- _Assigned task_: Output the entire listing below exactly as it stands.

- _Information supplied_:
⁂
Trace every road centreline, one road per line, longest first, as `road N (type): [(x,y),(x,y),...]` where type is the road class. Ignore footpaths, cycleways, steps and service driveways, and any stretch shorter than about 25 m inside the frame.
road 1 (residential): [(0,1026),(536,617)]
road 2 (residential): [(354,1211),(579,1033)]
⁂
- _Exercise solution_:
Trace every road centreline, one road per line, longest first, as `road N (type): [(x,y),(x,y),...]` where type is the road class. Ignore footpaths, cycleways, steps and service driveways, and any stretch shorter than about 25 m inside the frame.
road 1 (residential): [(0,1026),(536,617)]
road 2 (residential): [(354,1211),(579,1033)]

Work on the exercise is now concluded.